• _WHAT THE TASK REQUIRES_
Go through the records below and copy out every line holding "cheese".

(GIVEN INFORMATION Opens)

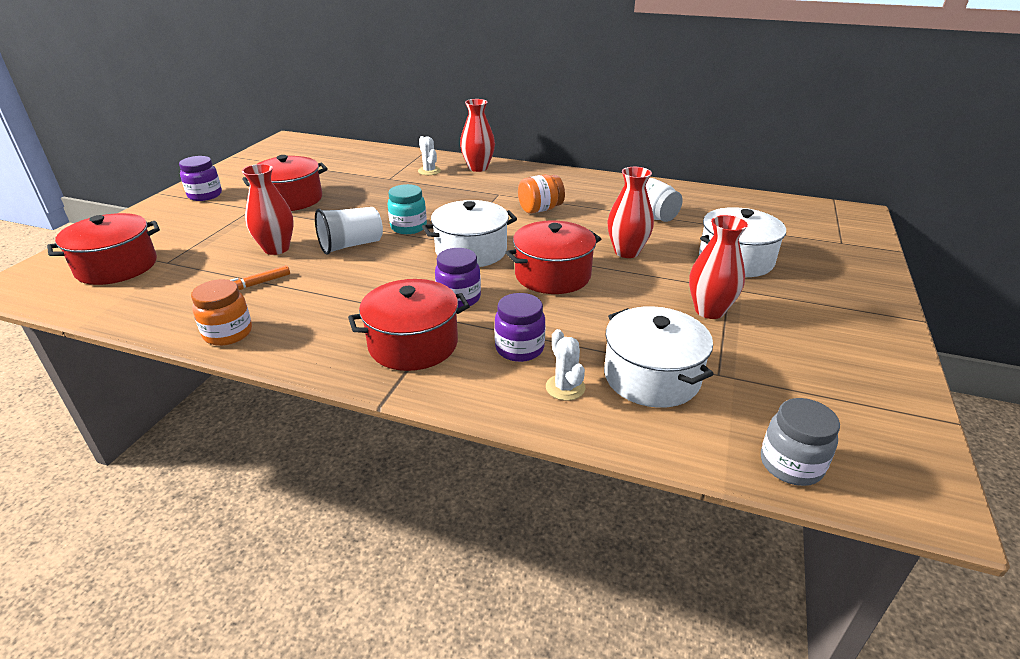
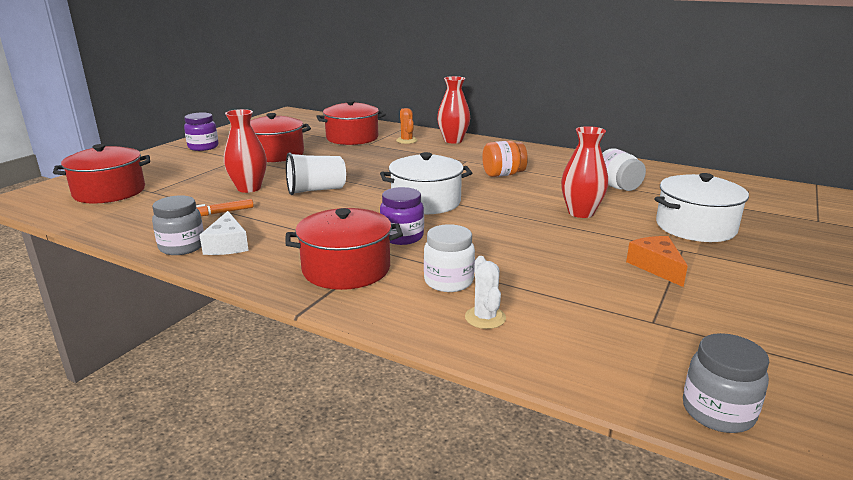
camera: 10 degrees right, 10 degrees down
orange jar [191,279,252,346] -> grey jar [152,195,204,255]
turquoise jar [388,184,427,234] -> none
white cactus [418,136,441,175] -> orange cactus [396,108,418,144]
purple jar [494,293,545,362] -> white jar [424,224,475,292]
red pot [505,221,601,294] -> red pot moved to [316,100,386,145]
white pot [604,306,714,408] -> none
red vase [689,215,748,319] -> orange cheese [626,236,688,287]
none -> white cheese [200,211,249,255]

(GIVEN INFORMATION Closes)

• _WRITTEN RESPONSE_
red vase [689,215,748,319] -> orange cheese [626,236,688,287]
none -> white cheese [200,211,249,255]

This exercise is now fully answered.